→ TASK DESCRIPTION:
Look below for the line that has "white round brick I1"; output exactly from it through the line that has "lime brick H1:H6 level 2 -> none", and leave the pictures out.

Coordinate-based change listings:
===============
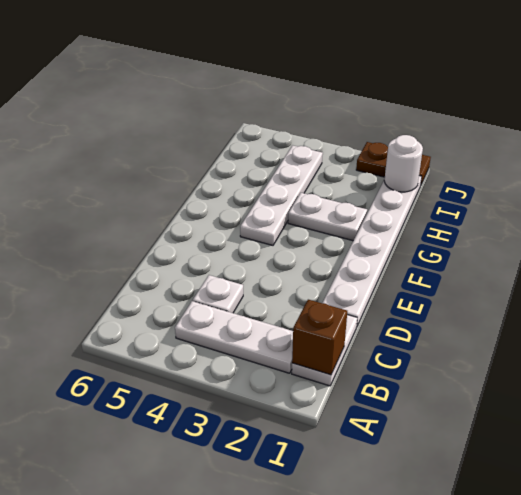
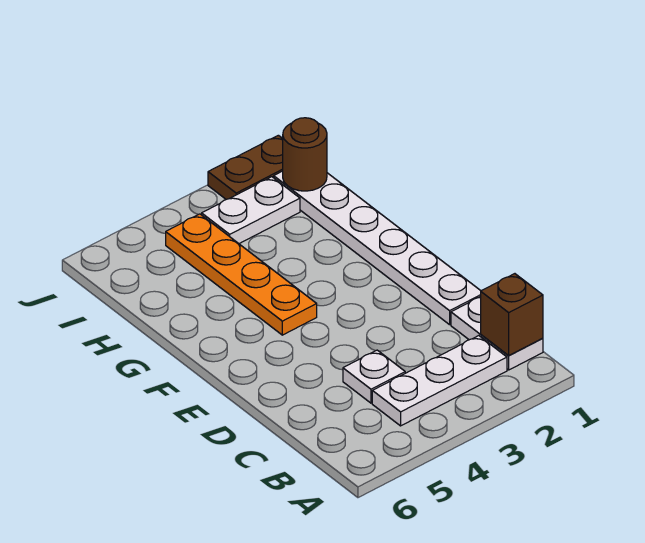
white plate F4:I4 level 1 -> orange plate F4:I4 level 1
white plate G2:G3 level 1 -> white plate I2:I3 level 1
white round brick I1 level 2 -> brown round brick I1 level 2

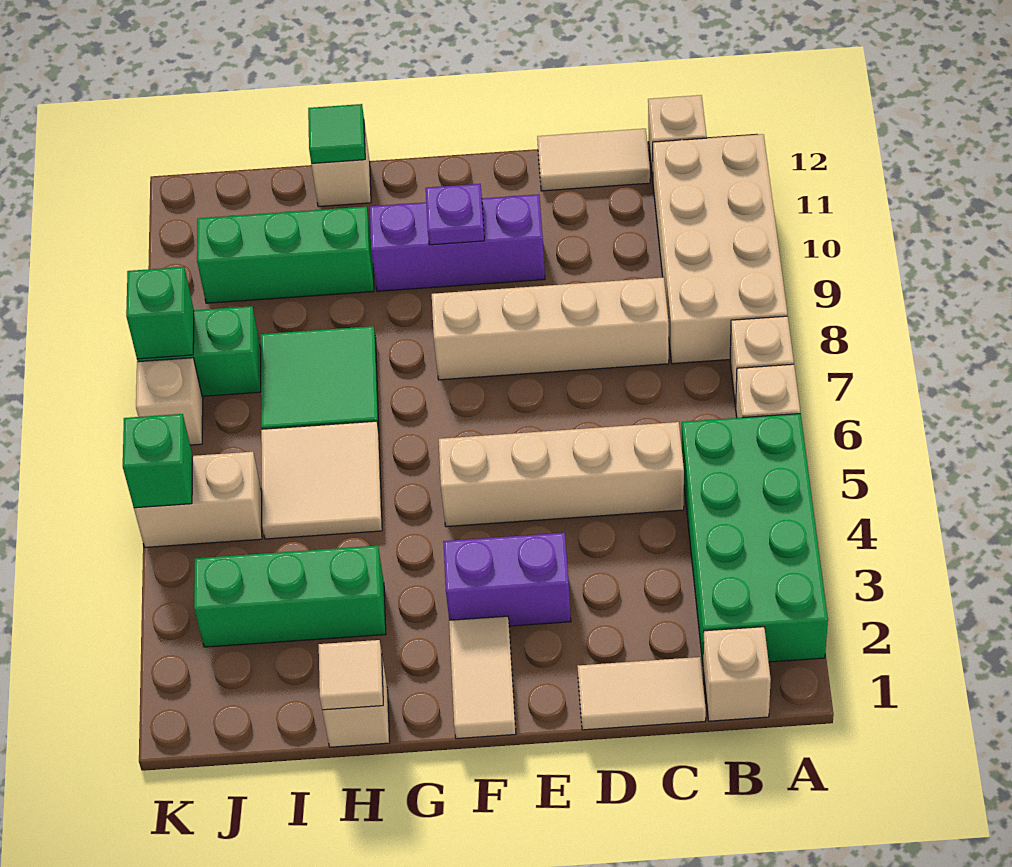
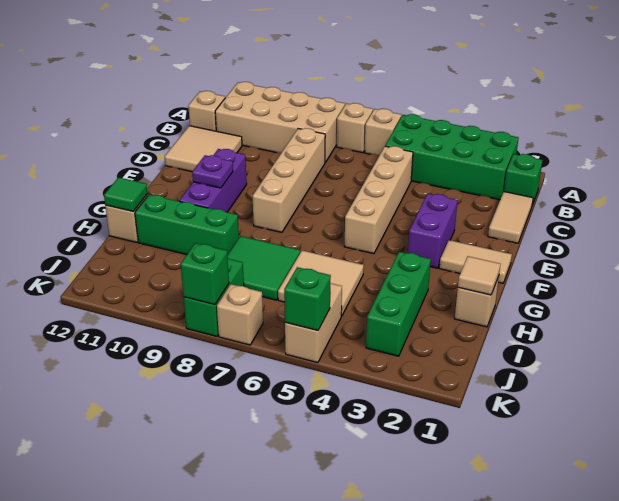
tan brick B1 level 1 -> green brick B1 level 1
tan tile C12:D12 level 1 -> tan tile C11:D12 level 1
green brick H10:J10 level 1 -> green brick H9:H11 level 1

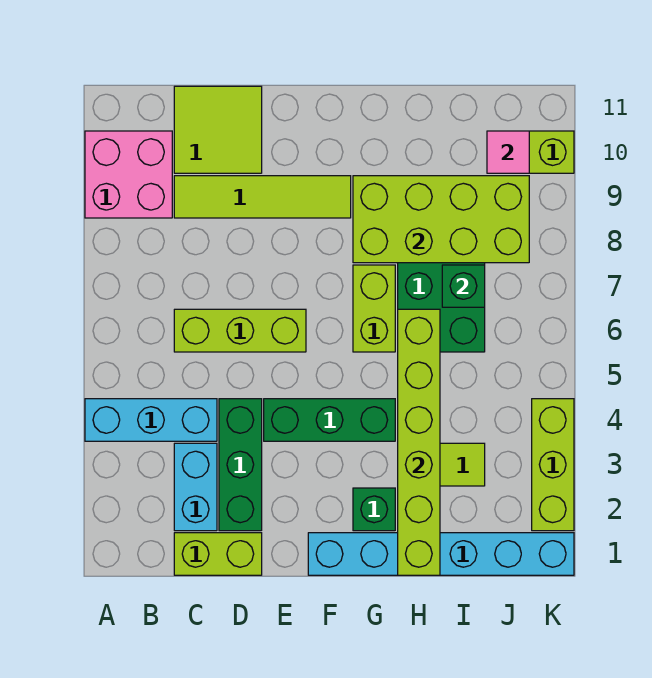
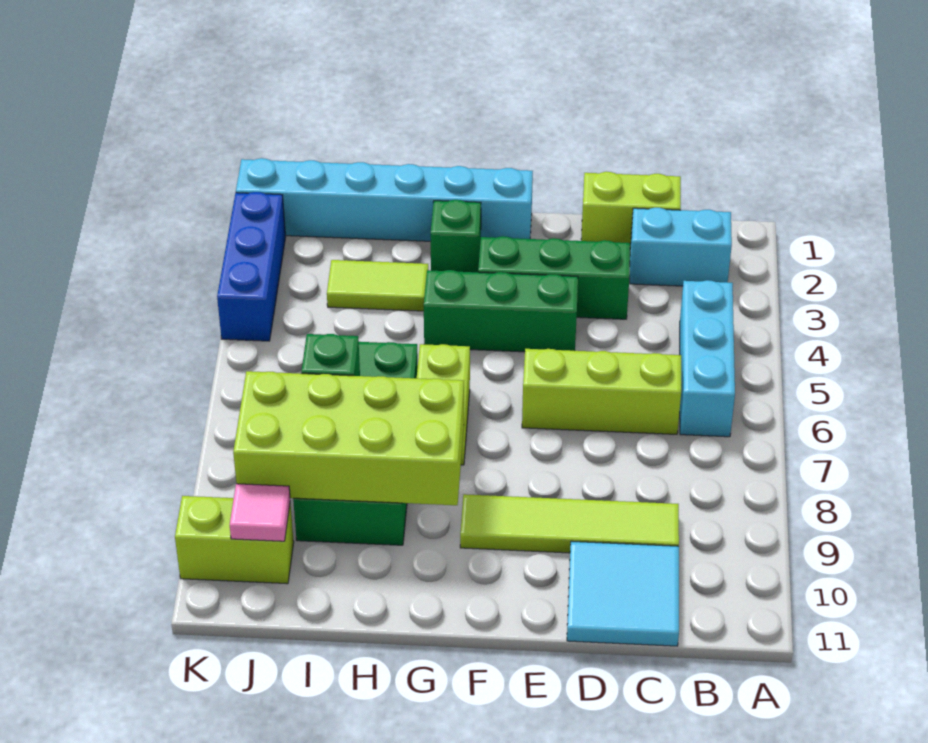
cyan brick A4:C4 level 1 -> cyan brick B4:B6 level 1
pink brick A9:B10 level 1 -> none
cyan brick C2:C3 level 1 -> cyan brick B2:C2 level 1
lime tile C10:D11 level 1 -> cyan tile C10:D11 level 1
green brick D2:D4 level 1 -> green brick D3:F3 level 1
lime brick H1:H6 level 2 -> none
lime brick K2:K4 level 1 -> blue brick K2:K4 level 1

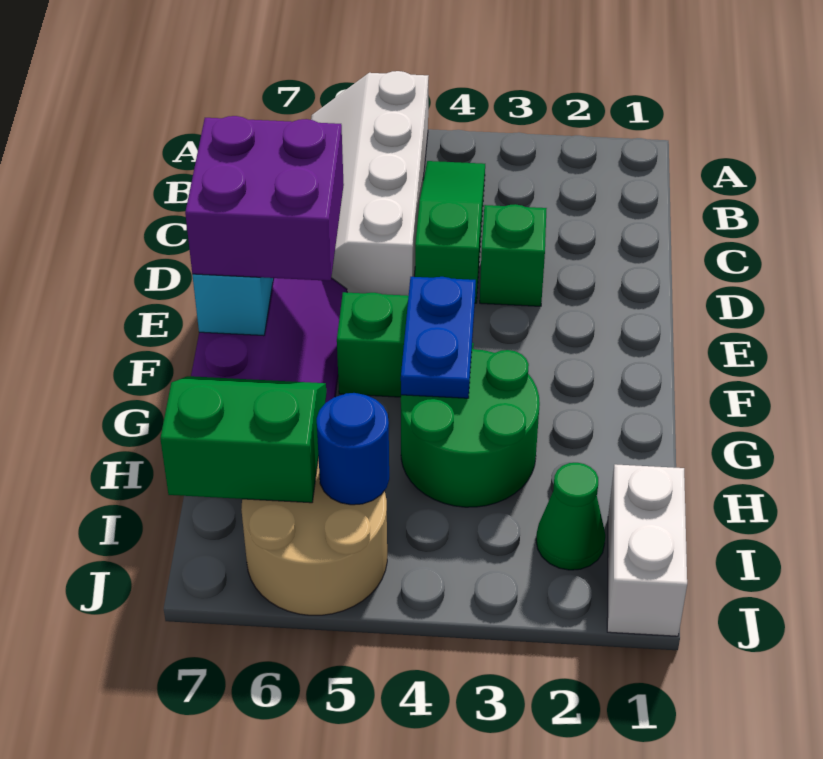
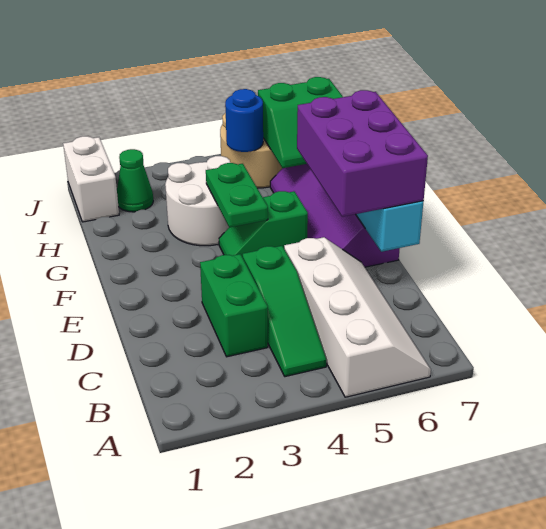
green brick D3 level 1 -> green brick C3:D3 level 1
purple brick E6:F7 level 3 -> purple brick D6:F7 level 3
blue plate F4:G4 level 2 -> green plate F4:G4 level 2
green round brick G3:H4 level 1 -> white round brick G3:H4 level 1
===============
→ EXPECTED ANSWER:
white round brick I1 level 2 -> brown round brick I1 level 2

tan brick B1 level 1 -> green brick B1 level 1
tan tile C12:D12 level 1 -> tan tile C11:D12 level 1
green brick H10:J10 level 1 -> green brick H9:H11 level 1

cyan brick A4:C4 level 1 -> cyan brick B4:B6 level 1
pink brick A9:B10 level 1 -> none
cyan brick C2:C3 level 1 -> cyan brick B2:C2 level 1
lime tile C10:D11 level 1 -> cyan tile C10:D11 level 1
green brick D2:D4 level 1 -> green brick D3:F3 level 1
lime brick H1:H6 level 2 -> none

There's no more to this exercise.